- **Task details**
Search the data for the word "orange" and copy every line that contains it.

Data entries
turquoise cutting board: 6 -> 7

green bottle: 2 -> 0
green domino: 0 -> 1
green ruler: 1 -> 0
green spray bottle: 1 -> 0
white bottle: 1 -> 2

==

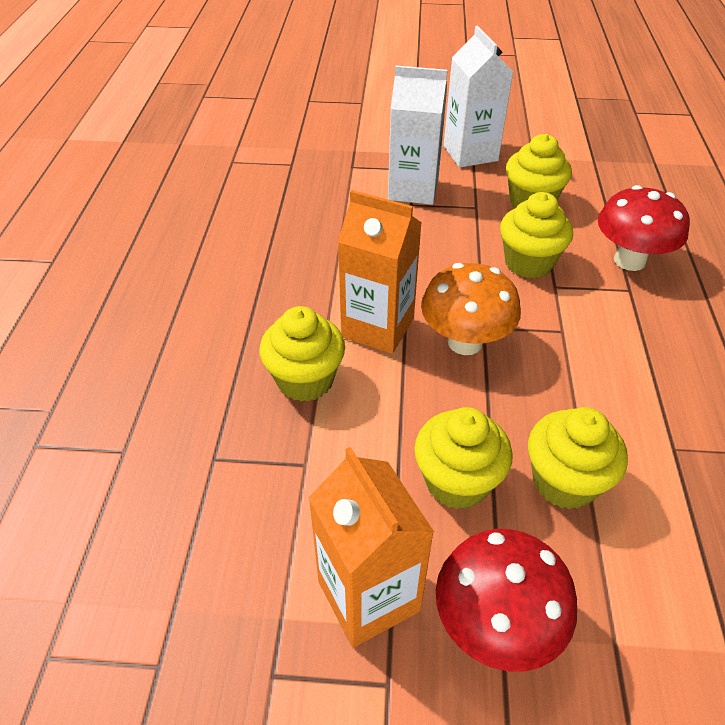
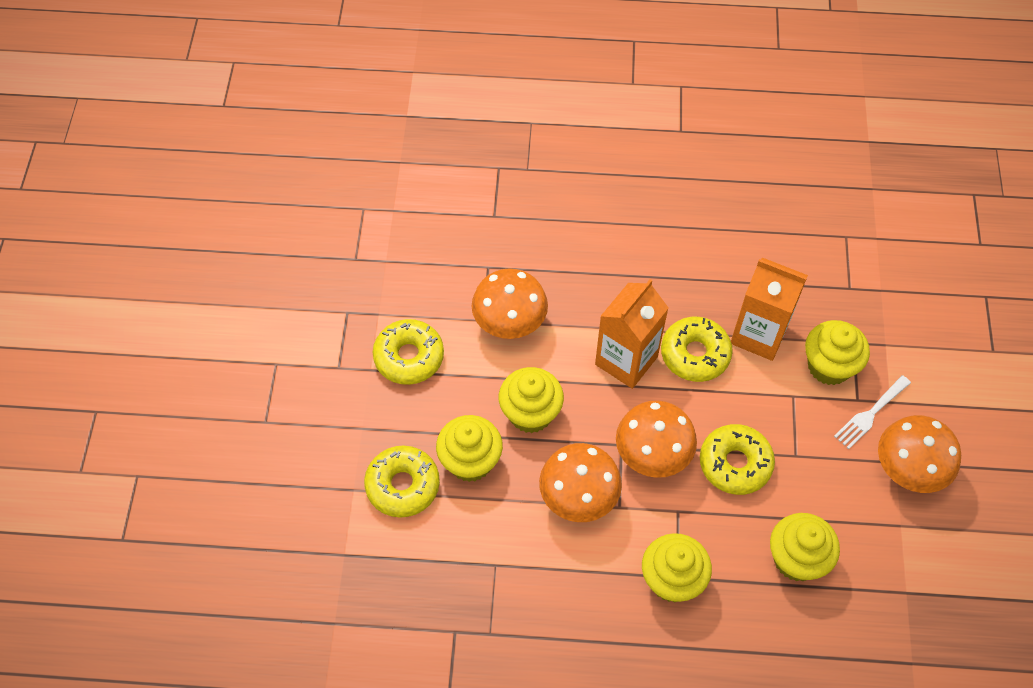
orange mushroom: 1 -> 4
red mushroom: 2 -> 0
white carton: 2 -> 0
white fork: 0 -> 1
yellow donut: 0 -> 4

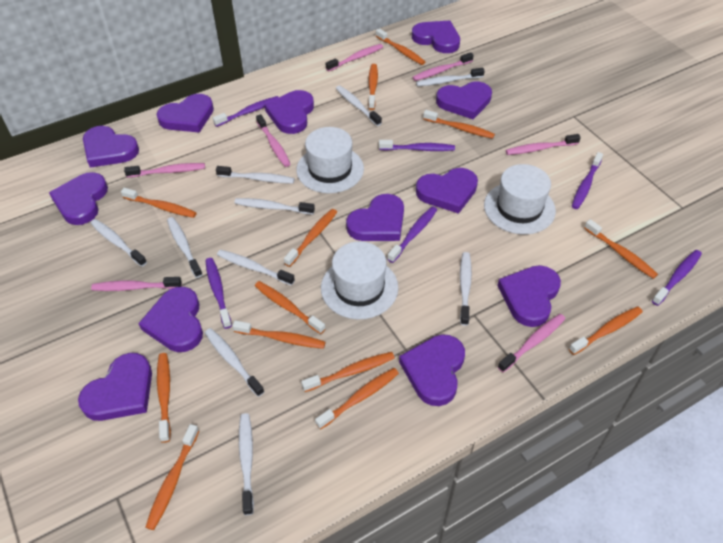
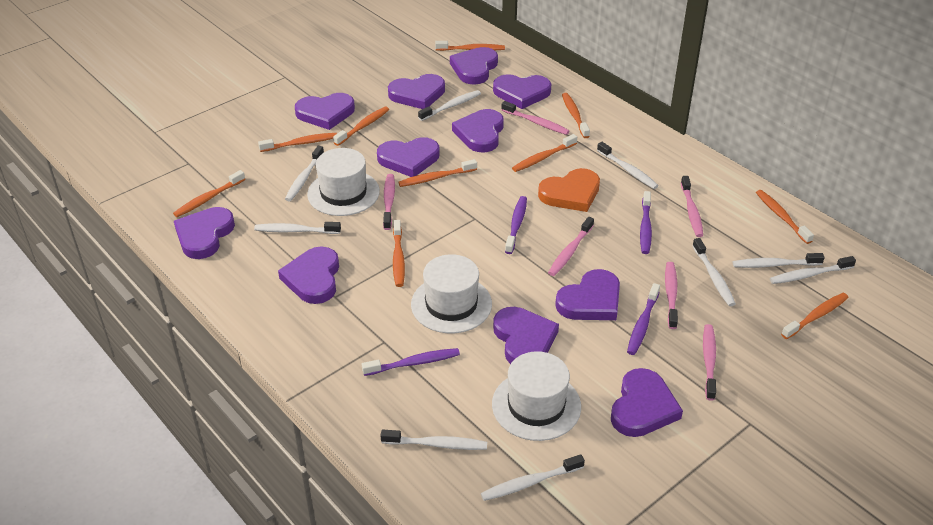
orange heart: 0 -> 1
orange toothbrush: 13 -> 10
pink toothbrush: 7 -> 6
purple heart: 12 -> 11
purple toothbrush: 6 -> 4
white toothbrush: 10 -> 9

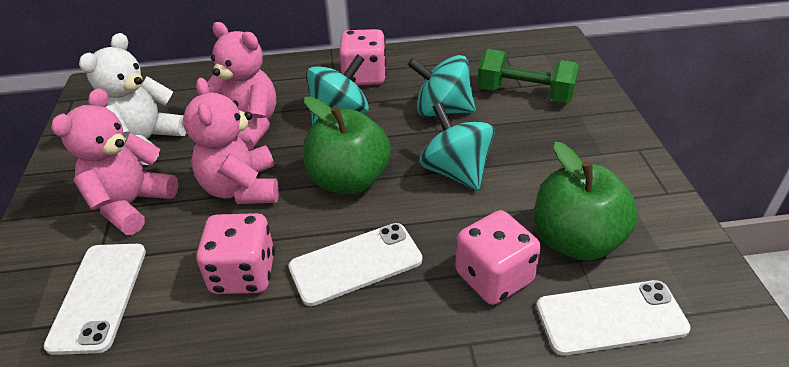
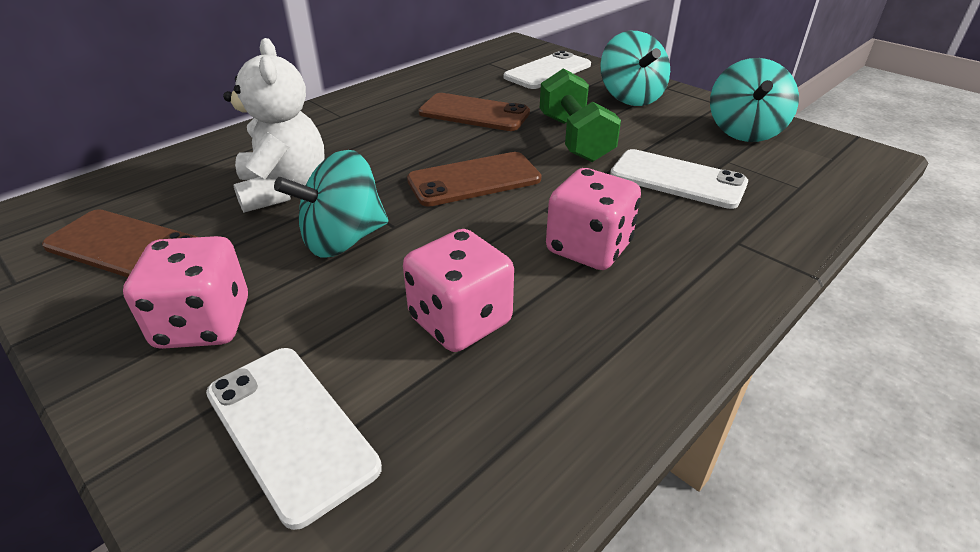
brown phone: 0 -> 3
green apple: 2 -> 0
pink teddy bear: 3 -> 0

--

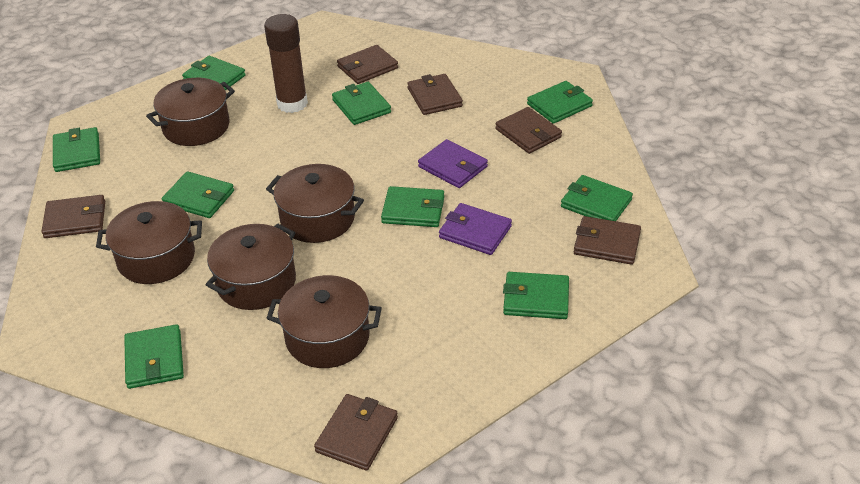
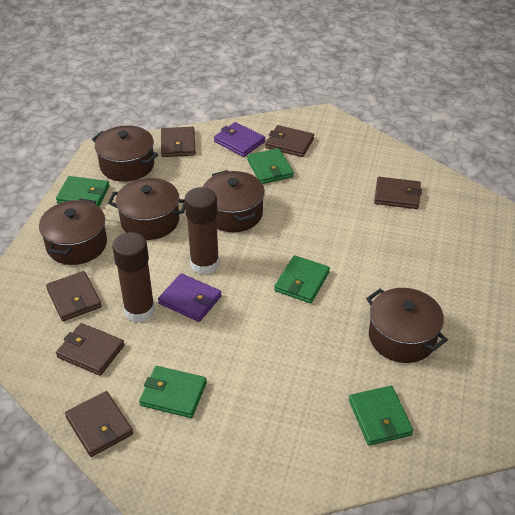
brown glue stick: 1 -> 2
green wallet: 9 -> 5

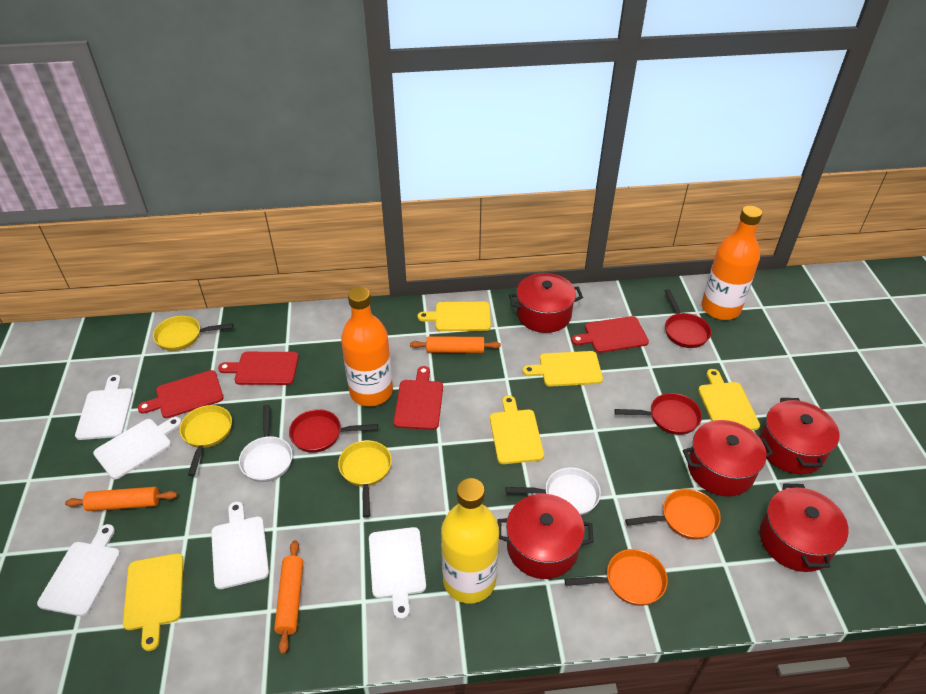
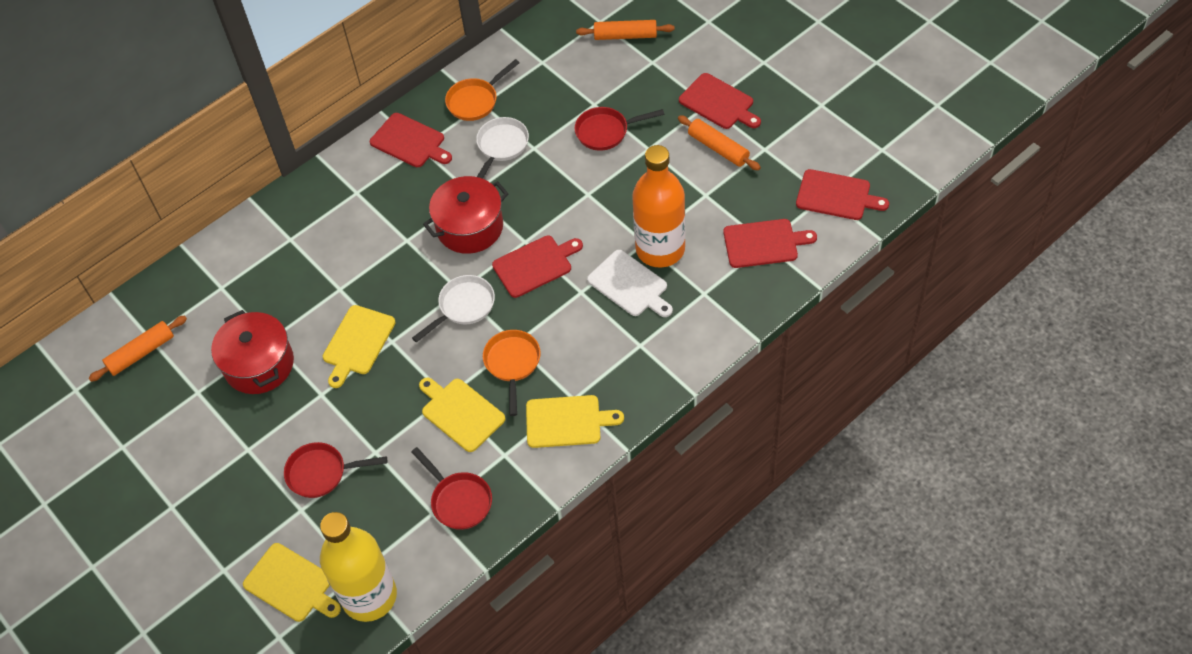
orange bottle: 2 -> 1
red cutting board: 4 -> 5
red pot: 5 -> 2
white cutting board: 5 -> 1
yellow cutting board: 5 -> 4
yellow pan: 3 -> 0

- **Solution for this task**
orange mushroom: 1 -> 4
orange heart: 0 -> 1
orange toothbrush: 13 -> 10
orange bottle: 2 -> 1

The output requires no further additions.